• [Task to carry out] Go through the material line by line and copy each one with the word "bright".

========================================================================

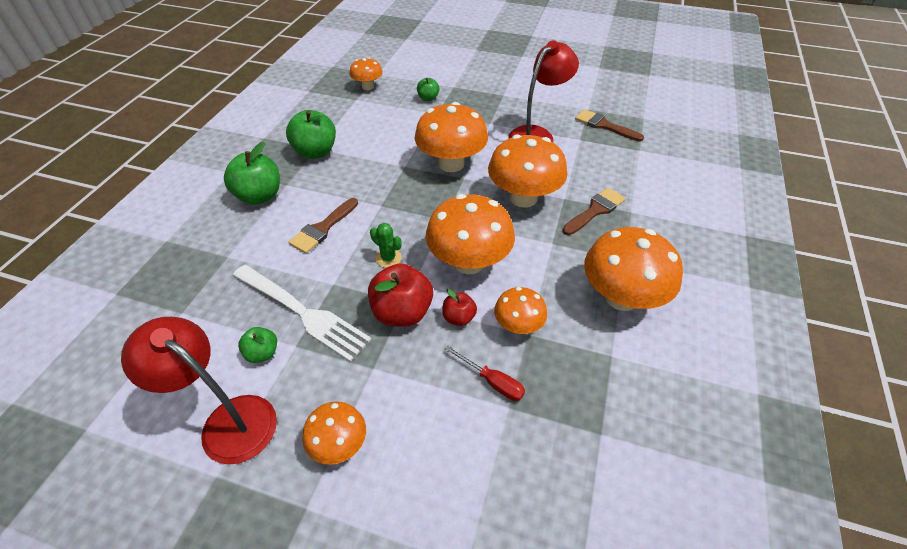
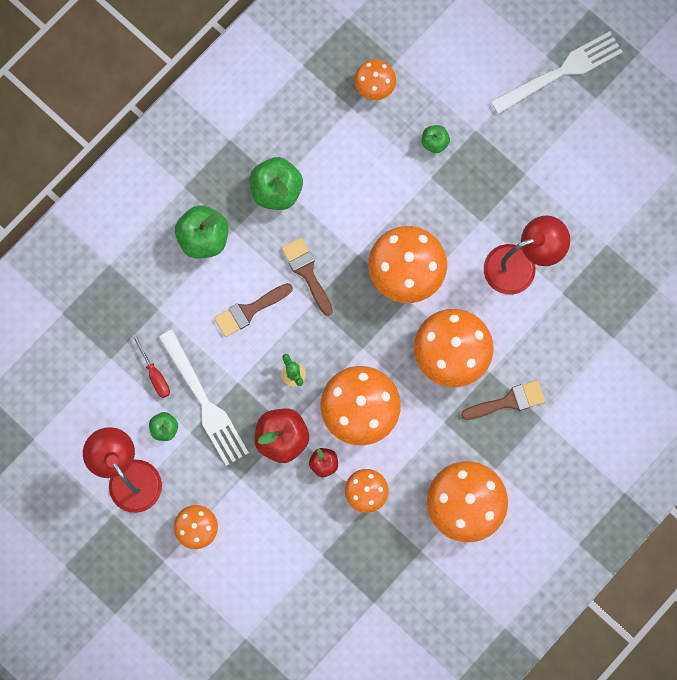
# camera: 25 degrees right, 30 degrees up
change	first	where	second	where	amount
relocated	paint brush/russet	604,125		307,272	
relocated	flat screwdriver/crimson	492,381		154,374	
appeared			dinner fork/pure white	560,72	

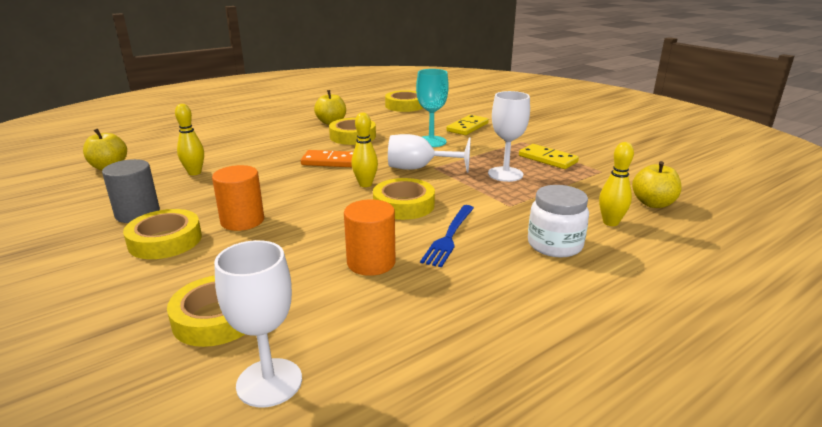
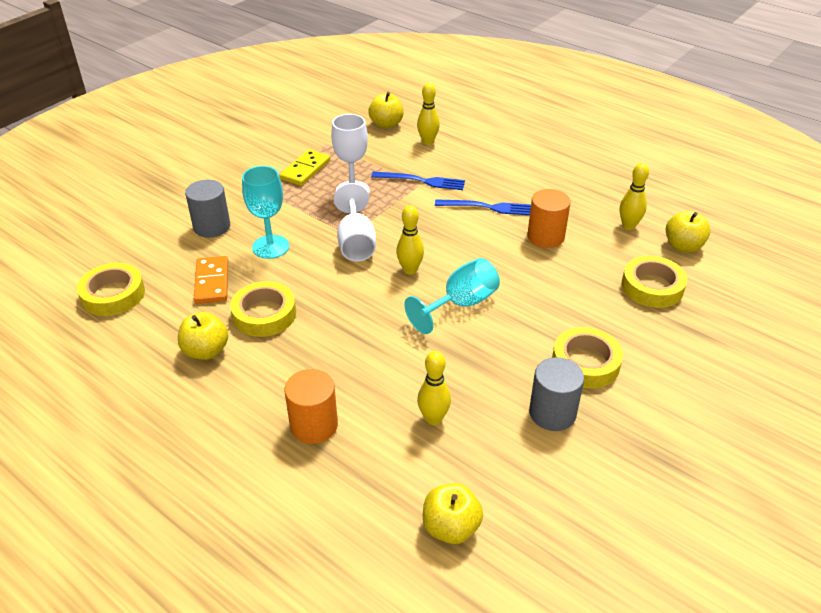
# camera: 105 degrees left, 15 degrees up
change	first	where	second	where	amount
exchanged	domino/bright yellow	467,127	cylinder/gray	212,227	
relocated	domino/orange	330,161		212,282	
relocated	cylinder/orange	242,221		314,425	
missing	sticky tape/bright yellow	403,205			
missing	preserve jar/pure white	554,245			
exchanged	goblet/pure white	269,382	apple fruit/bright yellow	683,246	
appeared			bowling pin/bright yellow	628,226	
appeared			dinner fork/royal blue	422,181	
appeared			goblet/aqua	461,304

========================================================================

• [Problem solution]
exchanged	domino/bright yellow	467,127	cylinder/gray	212,227	
missing	sticky tape/bright yellow	403,205			
exchanged	goblet/pure white	269,382	apple fruit/bright yellow	683,246	
appeared			bowling pin/bright yellow	628,226	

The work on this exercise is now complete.